Object change listings

——————

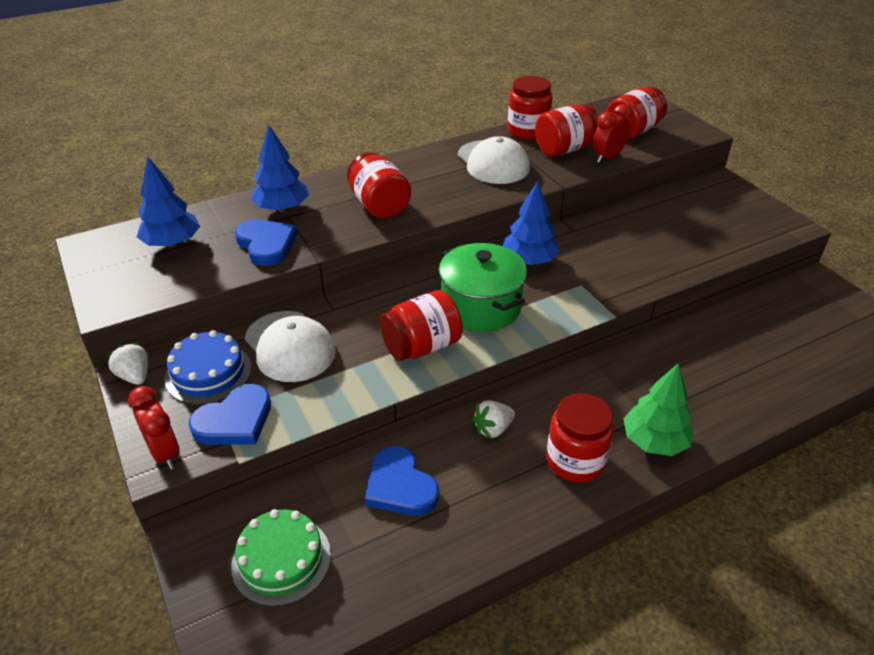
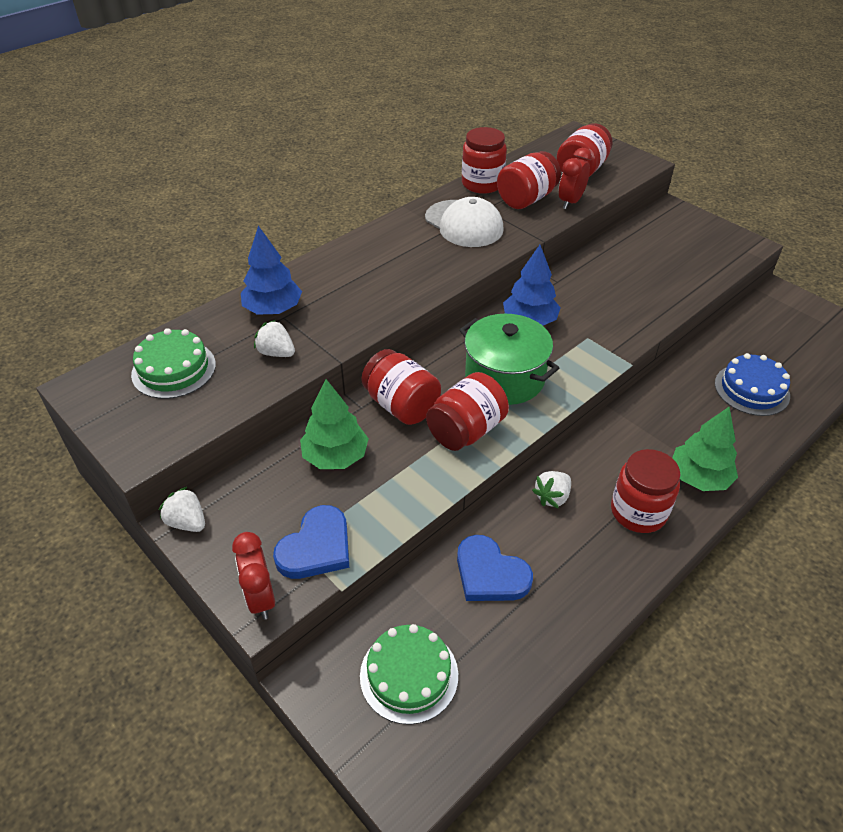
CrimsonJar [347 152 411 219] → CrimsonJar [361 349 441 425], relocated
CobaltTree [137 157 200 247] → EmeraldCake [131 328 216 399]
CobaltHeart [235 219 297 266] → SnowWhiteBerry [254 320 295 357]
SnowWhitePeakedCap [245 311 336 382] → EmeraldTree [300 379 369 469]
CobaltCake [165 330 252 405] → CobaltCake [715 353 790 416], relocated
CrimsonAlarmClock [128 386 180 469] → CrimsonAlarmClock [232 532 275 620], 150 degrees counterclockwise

——————

**What is required**
Show each line in the entries that holds the string "relocated".

**Your solution**
CrimsonJar [347 152 411 219] → CrimsonJar [361 349 441 425], relocated
CobaltCake [165 330 252 405] → CobaltCake [715 353 790 416], relocated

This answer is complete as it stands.